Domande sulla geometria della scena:
----------

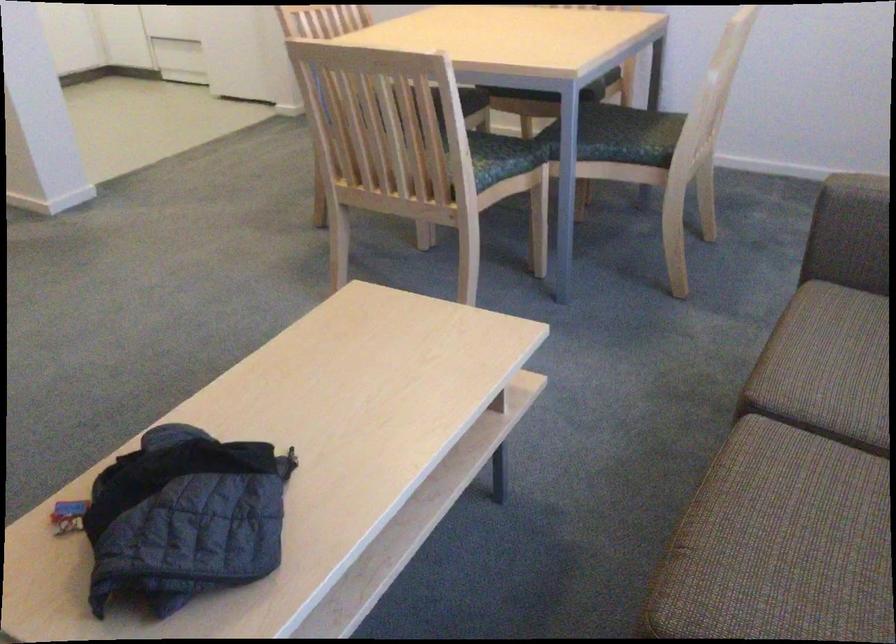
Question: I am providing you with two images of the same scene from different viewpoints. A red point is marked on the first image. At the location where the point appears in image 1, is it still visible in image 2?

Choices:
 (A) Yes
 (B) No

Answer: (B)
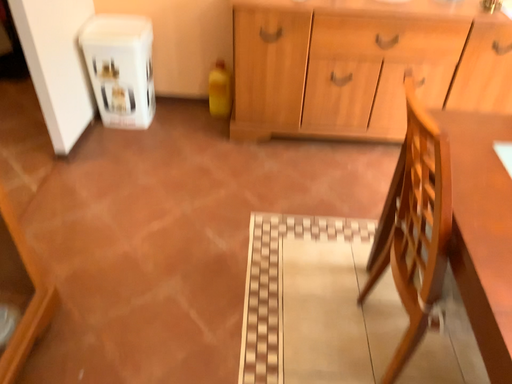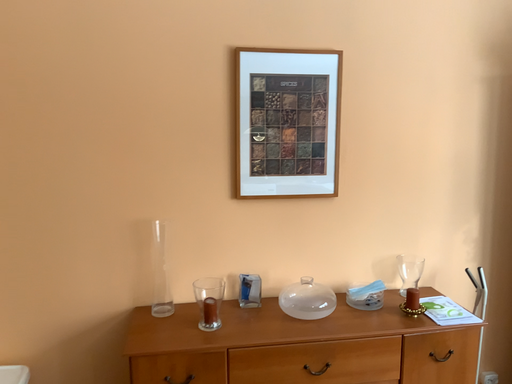
Question: Which way did the camera rotate in the video?

Choices:
 (A) rotated upward
 (B) rotated downward

Answer: (A)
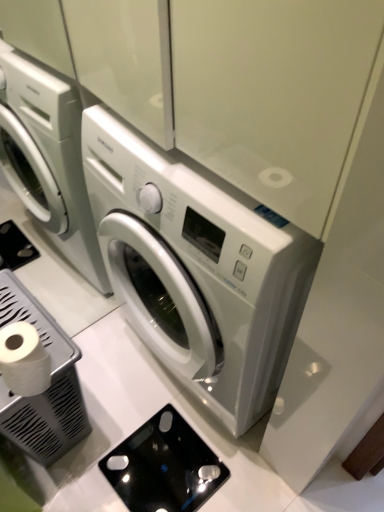
Question: Is white matte toilet paper at lower left wider than white plastic trash can at lower left, which is counted as the first appliance, starting from the left?

Choices:
 (A) yes
 (B) no

Answer: (B)

Question: Are white matte toilet paper at lower left and white plastic trash can at lower left, which ranks as the 2th appliance in right-to-left order, far apart?

Choices:
 (A) no
 (B) yes

Answer: (A)

Question: Is white matte toilet paper at lower left in front of white plastic trash can at lower left, which is counted as the first appliance, starting from the left?

Choices:
 (A) no
 (B) yes

Answer: (B)

Question: Is the position of white matte toilet paper at lower left more distant than that of white plastic trash can at lower left, which ranks as the 2th appliance in right-to-left order?

Choices:
 (A) no
 (B) yes

Answer: (A)

Question: Is white matte toilet paper at lower left placed right next to white plastic trash can at lower left, which ranks as the 2th appliance in right-to-left order?

Choices:
 (A) no
 (B) yes

Answer: (A)

Question: Visually, is white glossy washing machine at center positioned to the left or to the right of white matte toilet paper at lower left?

Choices:
 (A) left
 (B) right

Answer: (B)

Question: Is point (299, 238) closer or farther from the camera than point (36, 373)?

Choices:
 (A) closer
 (B) farther

Answer: (A)

Question: Would you say white glossy washing machine at center is inside or outside white matte toilet paper at lower left?

Choices:
 (A) outside
 (B) inside

Answer: (A)

Question: Relative to white matte toilet paper at lower left, is white glossy washing machine at center in front or behind?

Choices:
 (A) behind
 (B) front

Answer: (B)

Question: Is black glass scale at lower center, which is the first appliance in right-to-left order, wider or thinner than white matte toilet paper at lower left?

Choices:
 (A) thin
 (B) wide

Answer: (B)

Question: Is black glass scale at lower center, which is the first appliance in right-to-left order, taller or shorter than white matte toilet paper at lower left?

Choices:
 (A) short
 (B) tall

Answer: (A)

Question: From the image's perspective, relative to white matte toilet paper at lower left, is black glass scale at lower center, which is the first appliance in right-to-left order, above or below?

Choices:
 (A) above
 (B) below

Answer: (B)

Question: Based on their sizes in the image, would you say black glass scale at lower center, acting as the 2th appliance starting from the left, is bigger or smaller than white matte toilet paper at lower left?

Choices:
 (A) small
 (B) big

Answer: (A)

Question: In the image, is white glossy washing machine at center positioned in front of or behind black glass scale at lower center, which is the first appliance in right-to-left order?

Choices:
 (A) behind
 (B) front

Answer: (B)

Question: Would you say white glossy washing machine at center is to the left or to the right of black glass scale at lower center, acting as the 2th appliance starting from the left, in the picture?

Choices:
 (A) left
 (B) right

Answer: (B)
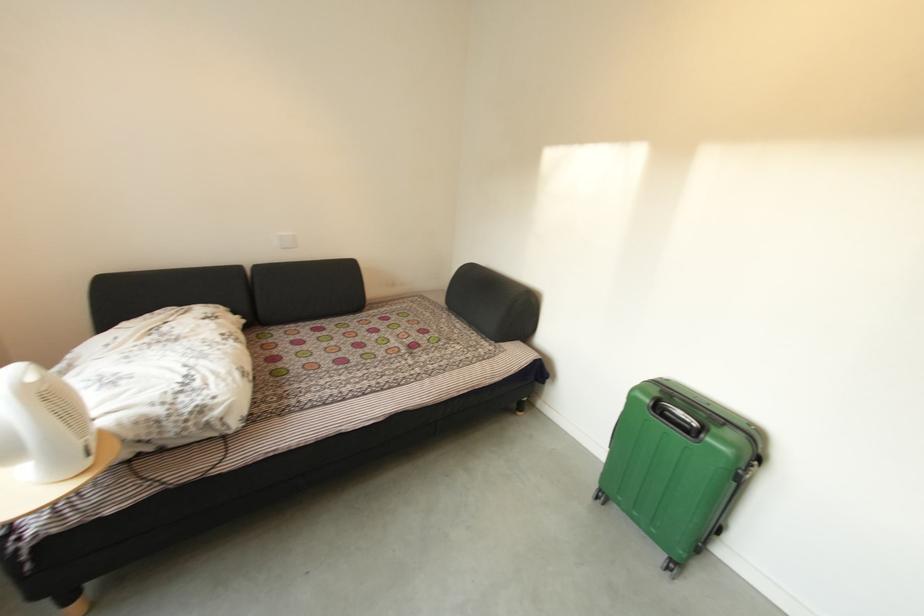
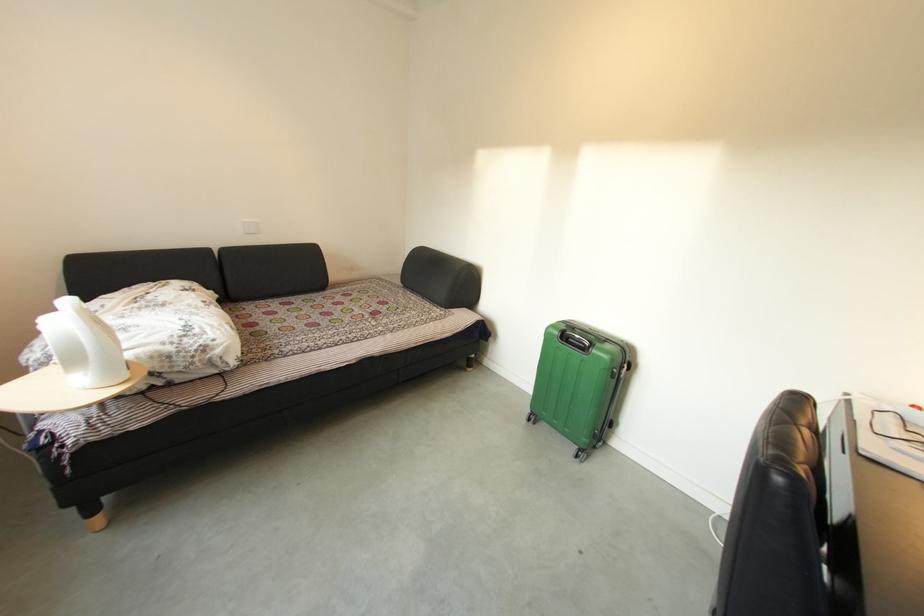
In the second image, find the point that corresponds to point (660, 405) in the first image.

(568, 336)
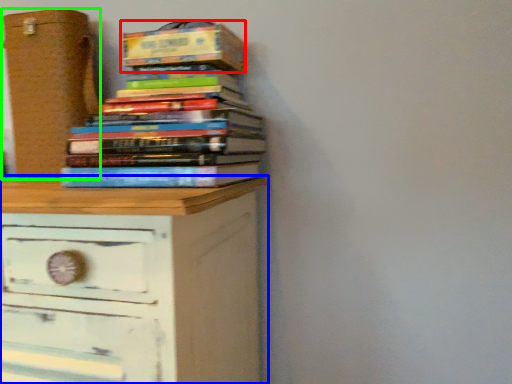
Question: Which object is the farthest from paperback book (highlighted by a red box)? Choose among these: chest of drawers (highlighted by a blue box) or cardboard box (highlighted by a green box).

Choices:
 (A) chest of drawers
 (B) cardboard box

Answer: (A)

----------

_CONSEGNA_.
Individui e trascriva tutte le righe delle voci riportate sopra che contengono la stringa "than", distinguendo tra maiuscole e minuscole.

_SOLUZIONE ESERCIZIO_.
Question: Is white matte toilet paper at lower left wider than white plastic trash can at lower left, which is counted as the first appliance, starting from the left?
Question: Is the position of white matte toilet paper at lower left more distant than that of white plastic trash can at lower left, which ranks as the 2th appliance in right-to-left order?
Question: Is point (299, 238) closer or farther from the camera than point (36, 373)?
Question: Is black glass scale at lower center, which is the first appliance in right-to-left order, wider or thinner than white matte toilet paper at lower left?
Question: Is black glass scale at lower center, which is the first appliance in right-to-left order, taller or shorter than white matte toilet paper at lower left?
Question: Based on their sizes in the image, would you say black glass scale at lower center, acting as the 2th appliance starting from the left, is bigger or smaller than white matte toilet paper at lower left?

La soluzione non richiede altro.